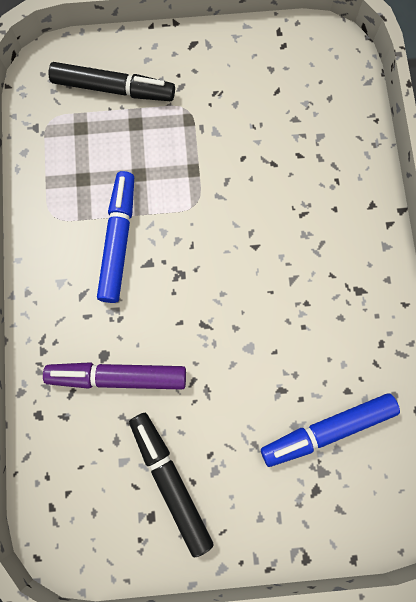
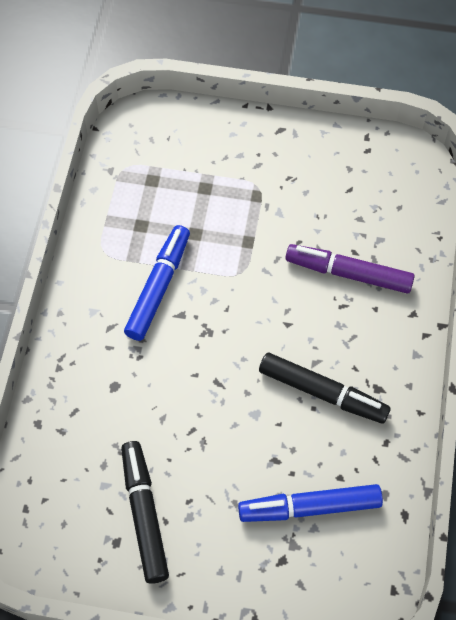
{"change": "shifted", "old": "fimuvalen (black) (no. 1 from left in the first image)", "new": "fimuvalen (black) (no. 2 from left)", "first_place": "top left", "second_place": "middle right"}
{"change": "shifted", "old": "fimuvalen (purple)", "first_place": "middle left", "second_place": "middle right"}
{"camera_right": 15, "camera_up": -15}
* * * *
TRY IT |
In the listing, how many lines hold "middle"? Answer with a bare number.

RESPONSE TO THIS TASK |
2